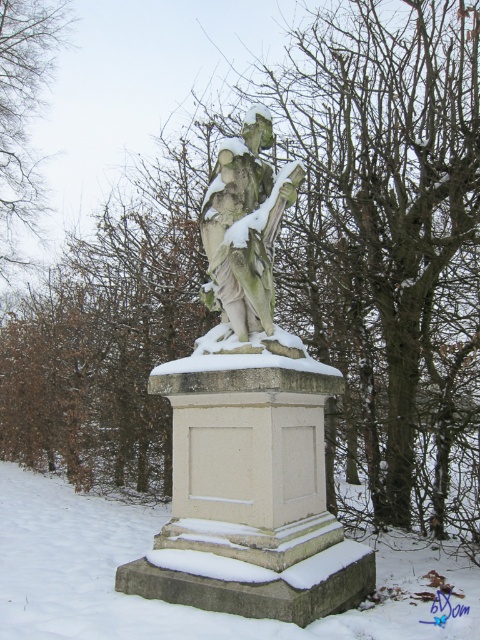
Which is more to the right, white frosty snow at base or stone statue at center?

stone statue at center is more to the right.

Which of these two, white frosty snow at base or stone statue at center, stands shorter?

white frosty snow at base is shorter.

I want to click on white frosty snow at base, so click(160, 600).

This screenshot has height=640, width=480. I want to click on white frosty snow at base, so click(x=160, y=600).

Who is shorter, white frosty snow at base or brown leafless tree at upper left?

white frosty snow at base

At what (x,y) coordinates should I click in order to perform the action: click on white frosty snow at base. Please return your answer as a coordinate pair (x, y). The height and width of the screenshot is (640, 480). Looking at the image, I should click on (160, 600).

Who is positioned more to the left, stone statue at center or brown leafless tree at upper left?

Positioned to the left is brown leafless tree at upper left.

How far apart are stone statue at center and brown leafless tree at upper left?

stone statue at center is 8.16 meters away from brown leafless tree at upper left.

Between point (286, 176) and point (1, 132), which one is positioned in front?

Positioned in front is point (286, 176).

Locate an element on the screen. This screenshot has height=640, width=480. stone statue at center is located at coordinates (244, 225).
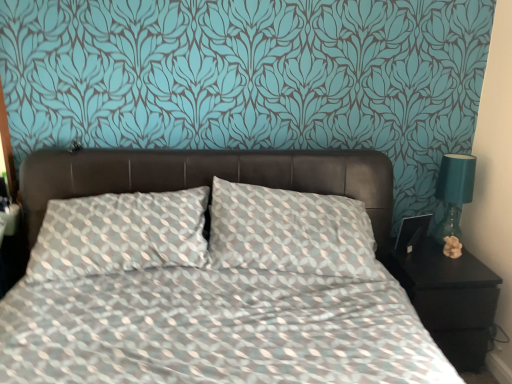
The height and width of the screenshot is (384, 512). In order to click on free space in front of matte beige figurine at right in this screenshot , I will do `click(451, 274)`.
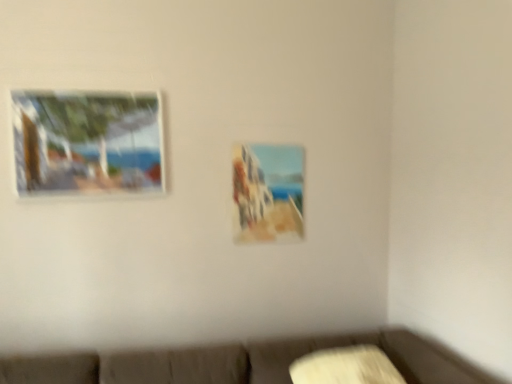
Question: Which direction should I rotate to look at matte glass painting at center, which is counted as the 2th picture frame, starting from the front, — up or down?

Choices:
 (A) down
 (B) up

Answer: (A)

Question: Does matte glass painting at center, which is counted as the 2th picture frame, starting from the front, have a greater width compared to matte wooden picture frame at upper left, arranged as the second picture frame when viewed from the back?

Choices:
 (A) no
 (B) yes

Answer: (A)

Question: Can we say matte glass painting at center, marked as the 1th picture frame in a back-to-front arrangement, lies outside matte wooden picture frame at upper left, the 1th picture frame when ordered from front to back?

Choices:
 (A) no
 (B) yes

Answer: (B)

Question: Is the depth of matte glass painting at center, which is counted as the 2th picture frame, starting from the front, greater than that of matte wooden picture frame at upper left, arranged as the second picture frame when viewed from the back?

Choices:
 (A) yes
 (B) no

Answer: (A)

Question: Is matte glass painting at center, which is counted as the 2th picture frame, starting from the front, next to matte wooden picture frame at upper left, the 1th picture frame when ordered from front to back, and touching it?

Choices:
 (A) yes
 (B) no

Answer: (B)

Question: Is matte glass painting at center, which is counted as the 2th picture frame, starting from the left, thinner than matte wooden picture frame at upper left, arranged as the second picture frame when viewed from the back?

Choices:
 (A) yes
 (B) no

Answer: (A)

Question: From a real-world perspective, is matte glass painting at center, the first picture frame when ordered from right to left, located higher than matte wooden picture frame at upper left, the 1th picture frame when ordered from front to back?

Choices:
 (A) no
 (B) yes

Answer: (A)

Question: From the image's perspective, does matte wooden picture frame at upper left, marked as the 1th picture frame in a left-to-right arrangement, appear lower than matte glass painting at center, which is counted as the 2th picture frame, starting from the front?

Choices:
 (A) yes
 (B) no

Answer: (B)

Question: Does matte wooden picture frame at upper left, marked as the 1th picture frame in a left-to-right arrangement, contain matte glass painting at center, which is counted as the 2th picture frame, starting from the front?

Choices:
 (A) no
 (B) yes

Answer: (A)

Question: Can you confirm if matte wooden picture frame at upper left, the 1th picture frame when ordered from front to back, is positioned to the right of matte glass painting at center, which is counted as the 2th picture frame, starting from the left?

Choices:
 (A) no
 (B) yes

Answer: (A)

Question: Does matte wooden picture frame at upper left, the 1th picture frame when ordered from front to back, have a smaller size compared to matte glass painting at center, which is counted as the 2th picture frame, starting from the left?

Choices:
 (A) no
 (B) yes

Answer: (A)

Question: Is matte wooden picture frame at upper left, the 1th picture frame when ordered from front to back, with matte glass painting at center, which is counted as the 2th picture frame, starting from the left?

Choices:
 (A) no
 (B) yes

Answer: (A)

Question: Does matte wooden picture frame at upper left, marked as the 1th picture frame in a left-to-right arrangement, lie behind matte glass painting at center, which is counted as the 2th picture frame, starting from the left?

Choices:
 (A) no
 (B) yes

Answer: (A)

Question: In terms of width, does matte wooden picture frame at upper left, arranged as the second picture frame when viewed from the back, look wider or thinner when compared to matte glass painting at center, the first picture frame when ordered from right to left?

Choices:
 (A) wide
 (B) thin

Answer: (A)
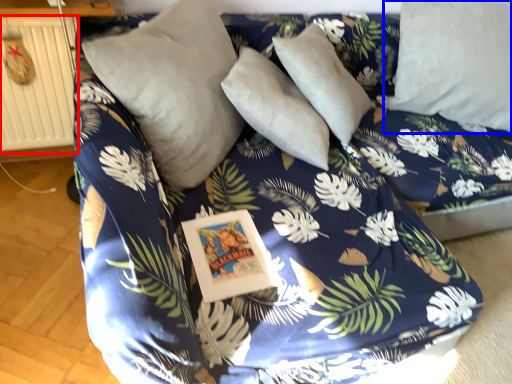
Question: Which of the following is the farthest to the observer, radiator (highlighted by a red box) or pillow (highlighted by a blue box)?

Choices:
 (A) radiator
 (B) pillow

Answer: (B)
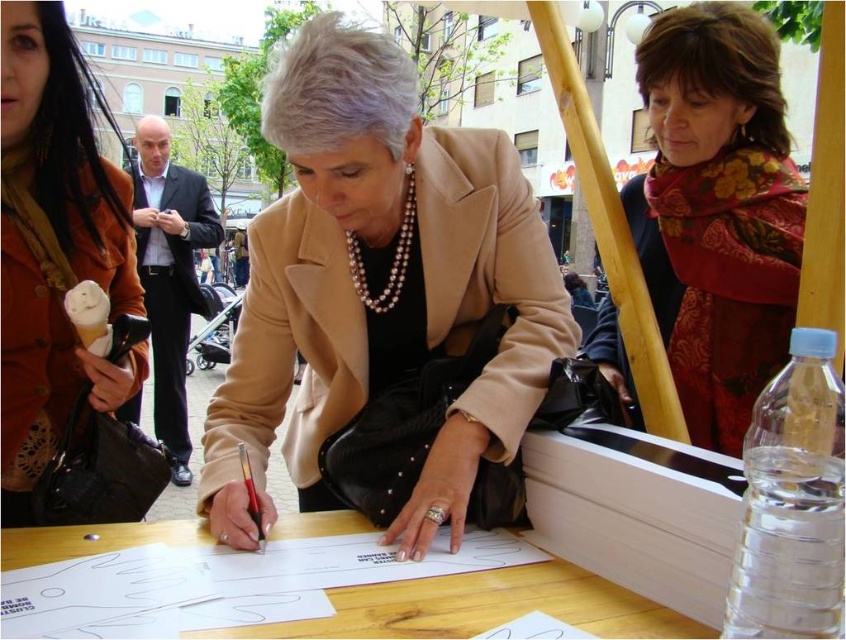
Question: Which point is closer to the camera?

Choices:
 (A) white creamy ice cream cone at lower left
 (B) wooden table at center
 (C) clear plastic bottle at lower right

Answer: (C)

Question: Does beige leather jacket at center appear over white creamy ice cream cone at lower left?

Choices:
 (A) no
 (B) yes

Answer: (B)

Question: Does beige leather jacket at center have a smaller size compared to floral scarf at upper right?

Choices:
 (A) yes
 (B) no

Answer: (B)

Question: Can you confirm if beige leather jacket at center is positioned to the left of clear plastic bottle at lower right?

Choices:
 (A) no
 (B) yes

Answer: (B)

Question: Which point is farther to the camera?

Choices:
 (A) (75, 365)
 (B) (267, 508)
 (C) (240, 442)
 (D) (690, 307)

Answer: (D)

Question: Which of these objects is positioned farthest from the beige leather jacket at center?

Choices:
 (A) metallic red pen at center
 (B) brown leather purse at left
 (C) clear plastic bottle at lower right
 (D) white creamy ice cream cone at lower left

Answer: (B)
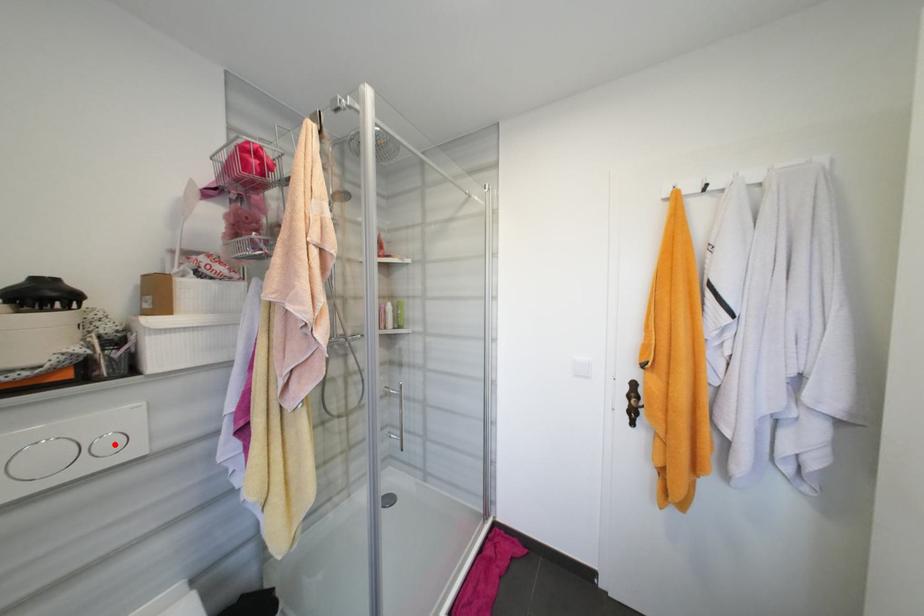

┄┄┄┄┄┄┄┄┄┄

* _Prompt_
Transcribe all of the data above word for word, leaving the pictures out of your answer.

* _Your response_
Which is more to the right, white frosty snow at base or stone statue at center?

stone statue at center is more to the right.

Which of these two, white frosty snow at base or stone statue at center, stands shorter?

white frosty snow at base is shorter.

I want to click on white frosty snow at base, so click(160, 600).

This screenshot has height=640, width=480. I want to click on white frosty snow at base, so click(x=160, y=600).

Who is shorter, white frosty snow at base or brown leafless tree at upper left?

white frosty snow at base

At what (x,y) coordinates should I click in order to perform the action: click on white frosty snow at base. Please return your answer as a coordinate pair (x, y). The height and width of the screenshot is (640, 480). Looking at the image, I should click on (160, 600).

Who is positioned more to the left, stone statue at center or brown leafless tree at upper left?

Positioned to the left is brown leafless tree at upper left.

How far apart are stone statue at center and brown leafless tree at upper left?

stone statue at center is 8.16 meters away from brown leafless tree at upper left.

Between point (286, 176) and point (1, 132), which one is positioned in front?

Positioned in front is point (286, 176).

Locate an element on the screen. This screenshot has height=640, width=480. stone statue at center is located at coordinates (244, 225).
The height and width of the screenshot is (384, 512). In order to click on free space in front of matte beige figurine at right in this screenshot , I will do `click(451, 274)`.
Question: Which direction should I rotate to look at matte glass painting at center, which is counted as the 2th picture frame, starting from the front, — up or down?

Choices:
 (A) down
 (B) up

Answer: (A)

Question: Does matte glass painting at center, which is counted as the 2th picture frame, starting from the front, have a greater width compared to matte wooden picture frame at upper left, arranged as the second picture frame when viewed from the back?

Choices:
 (A) no
 (B) yes

Answer: (A)

Question: Can we say matte glass painting at center, marked as the 1th picture frame in a back-to-front arrangement, lies outside matte wooden picture frame at upper left, the 1th picture frame when ordered from front to back?

Choices:
 (A) no
 (B) yes

Answer: (B)

Question: Is the depth of matte glass painting at center, which is counted as the 2th picture frame, starting from the front, greater than that of matte wooden picture frame at upper left, arranged as the second picture frame when viewed from the back?

Choices:
 (A) yes
 (B) no

Answer: (A)

Question: Is matte glass painting at center, which is counted as the 2th picture frame, starting from the front, next to matte wooden picture frame at upper left, the 1th picture frame when ordered from front to back, and touching it?

Choices:
 (A) yes
 (B) no

Answer: (B)

Question: Is matte glass painting at center, which is counted as the 2th picture frame, starting from the left, thinner than matte wooden picture frame at upper left, arranged as the second picture frame when viewed from the back?

Choices:
 (A) yes
 (B) no

Answer: (A)

Question: From a real-world perspective, is matte glass painting at center, the first picture frame when ordered from right to left, located higher than matte wooden picture frame at upper left, the 1th picture frame when ordered from front to back?

Choices:
 (A) no
 (B) yes

Answer: (A)

Question: From the image's perspective, does matte wooden picture frame at upper left, marked as the 1th picture frame in a left-to-right arrangement, appear lower than matte glass painting at center, which is counted as the 2th picture frame, starting from the front?

Choices:
 (A) yes
 (B) no

Answer: (B)

Question: Does matte wooden picture frame at upper left, marked as the 1th picture frame in a left-to-right arrangement, contain matte glass painting at center, which is counted as the 2th picture frame, starting from the front?

Choices:
 (A) no
 (B) yes

Answer: (A)

Question: Can you confirm if matte wooden picture frame at upper left, the 1th picture frame when ordered from front to back, is positioned to the right of matte glass painting at center, which is counted as the 2th picture frame, starting from the left?

Choices:
 (A) no
 (B) yes

Answer: (A)

Question: Does matte wooden picture frame at upper left, the 1th picture frame when ordered from front to back, have a smaller size compared to matte glass painting at center, which is counted as the 2th picture frame, starting from the left?

Choices:
 (A) no
 (B) yes

Answer: (A)

Question: Is matte wooden picture frame at upper left, the 1th picture frame when ordered from front to back, with matte glass painting at center, which is counted as the 2th picture frame, starting from the left?

Choices:
 (A) no
 (B) yes

Answer: (A)

Question: Does matte wooden picture frame at upper left, marked as the 1th picture frame in a left-to-right arrangement, lie behind matte glass painting at center, which is counted as the 2th picture frame, starting from the left?

Choices:
 (A) no
 (B) yes

Answer: (A)

Question: In terms of width, does matte wooden picture frame at upper left, arranged as the second picture frame when viewed from the back, look wider or thinner when compared to matte glass painting at center, the first picture frame when ordered from right to left?

Choices:
 (A) wide
 (B) thin

Answer: (A)
Question: Which of the following is the farthest to the observer, radiator (highlighted by a red box) or pillow (highlighted by a blue box)?

Choices:
 (A) radiator
 (B) pillow

Answer: (B)
Question: Which point is closer to the camera?

Choices:
 (A) white creamy ice cream cone at lower left
 (B) wooden table at center
 (C) clear plastic bottle at lower right

Answer: (C)

Question: Does beige leather jacket at center appear over white creamy ice cream cone at lower left?

Choices:
 (A) no
 (B) yes

Answer: (B)

Question: Does beige leather jacket at center have a smaller size compared to floral scarf at upper right?

Choices:
 (A) yes
 (B) no

Answer: (B)

Question: Can you confirm if beige leather jacket at center is positioned to the left of clear plastic bottle at lower right?

Choices:
 (A) no
 (B) yes

Answer: (B)

Question: Which point is farther to the camera?

Choices:
 (A) (75, 365)
 (B) (267, 508)
 (C) (240, 442)
 (D) (690, 307)

Answer: (D)

Question: Which of these objects is positioned farthest from the beige leather jacket at center?

Choices:
 (A) metallic red pen at center
 (B) brown leather purse at left
 (C) clear plastic bottle at lower right
 (D) white creamy ice cream cone at lower left

Answer: (B)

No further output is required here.